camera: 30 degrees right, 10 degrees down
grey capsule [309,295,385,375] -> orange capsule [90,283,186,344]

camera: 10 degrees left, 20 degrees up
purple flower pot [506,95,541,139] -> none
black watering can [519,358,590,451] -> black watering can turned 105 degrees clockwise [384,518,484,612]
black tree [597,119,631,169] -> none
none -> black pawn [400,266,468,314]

* **TASK REQUIREMENTS**: Repeat every entry above exactly, leaving nothing out.

* **SOLUTION TO THE EXERCISE**:
camera: 30 degrees right, 10 degrees down
grey capsule [309,295,385,375] -> orange capsule [90,283,186,344]

camera: 10 degrees left, 20 degrees up
purple flower pot [506,95,541,139] -> none
black watering can [519,358,590,451] -> black watering can turned 105 degrees clockwise [384,518,484,612]
black tree [597,119,631,169] -> none
none -> black pawn [400,266,468,314]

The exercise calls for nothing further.